Assignment: Repeat exactly the lines of the entries below from the one with "(435, 306) = (396, 451): green" through the one with "(647, 234) = (479, 262): turquoise", both ends included, and nothing else.

[Material provided Boundary: Start]

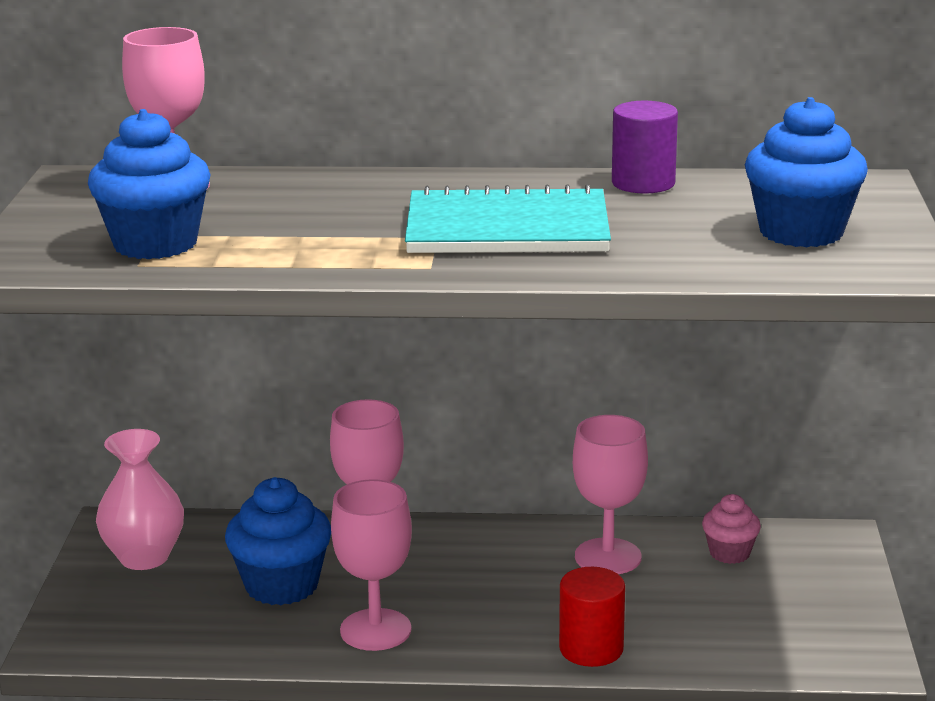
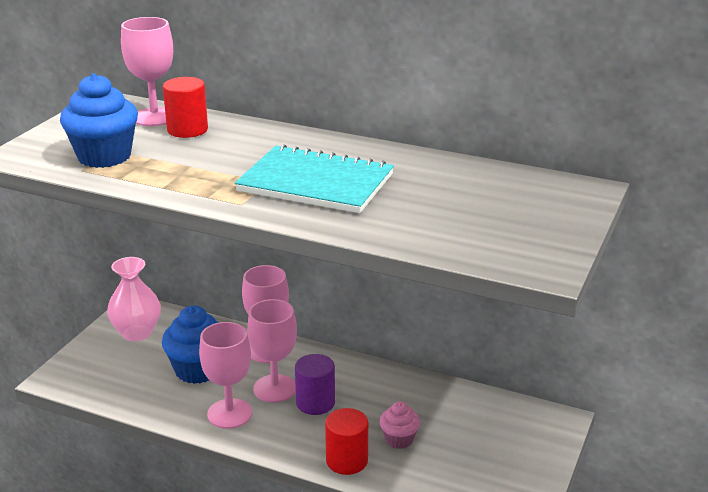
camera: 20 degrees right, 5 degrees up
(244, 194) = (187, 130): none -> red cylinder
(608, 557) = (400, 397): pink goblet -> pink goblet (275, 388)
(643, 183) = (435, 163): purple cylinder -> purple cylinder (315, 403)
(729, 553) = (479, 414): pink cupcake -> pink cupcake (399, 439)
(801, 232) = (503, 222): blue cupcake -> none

[Material provided Boundary: End]
[Material provided Boundary: Start]

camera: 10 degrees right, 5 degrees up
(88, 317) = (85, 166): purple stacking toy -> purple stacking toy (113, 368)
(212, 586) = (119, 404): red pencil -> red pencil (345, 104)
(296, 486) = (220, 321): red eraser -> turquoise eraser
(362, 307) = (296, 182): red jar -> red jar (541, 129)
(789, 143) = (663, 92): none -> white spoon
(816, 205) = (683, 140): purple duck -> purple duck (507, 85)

[Material provided Boundary: End]
[Material provided Boundary: Start]

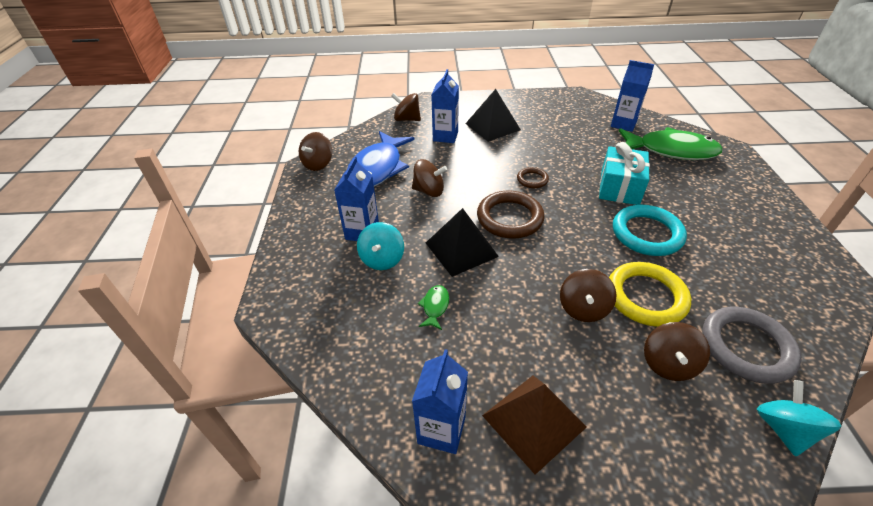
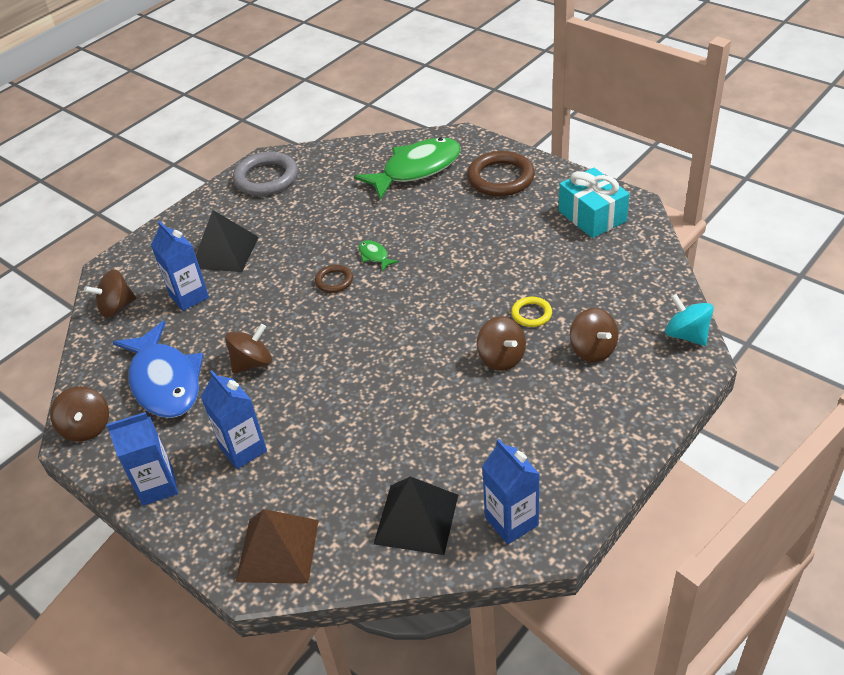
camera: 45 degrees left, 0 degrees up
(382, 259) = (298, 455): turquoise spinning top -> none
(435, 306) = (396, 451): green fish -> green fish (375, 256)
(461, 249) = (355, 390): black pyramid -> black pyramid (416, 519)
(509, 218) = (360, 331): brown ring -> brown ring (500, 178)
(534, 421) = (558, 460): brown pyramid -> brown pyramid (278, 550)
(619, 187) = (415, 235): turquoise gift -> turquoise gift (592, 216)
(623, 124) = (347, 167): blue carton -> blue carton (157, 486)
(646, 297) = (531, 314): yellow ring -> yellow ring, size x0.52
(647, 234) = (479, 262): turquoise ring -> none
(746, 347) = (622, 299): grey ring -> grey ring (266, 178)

[Material provided Boundary: End]

Response below:
(435, 306) = (396, 451): green fish -> green fish (375, 256)
(461, 249) = (355, 390): black pyramid -> black pyramid (416, 519)
(509, 218) = (360, 331): brown ring -> brown ring (500, 178)
(534, 421) = (558, 460): brown pyramid -> brown pyramid (278, 550)
(619, 187) = (415, 235): turquoise gift -> turquoise gift (592, 216)
(623, 124) = (347, 167): blue carton -> blue carton (157, 486)
(646, 297) = (531, 314): yellow ring -> yellow ring, size x0.52
(647, 234) = (479, 262): turquoise ring -> none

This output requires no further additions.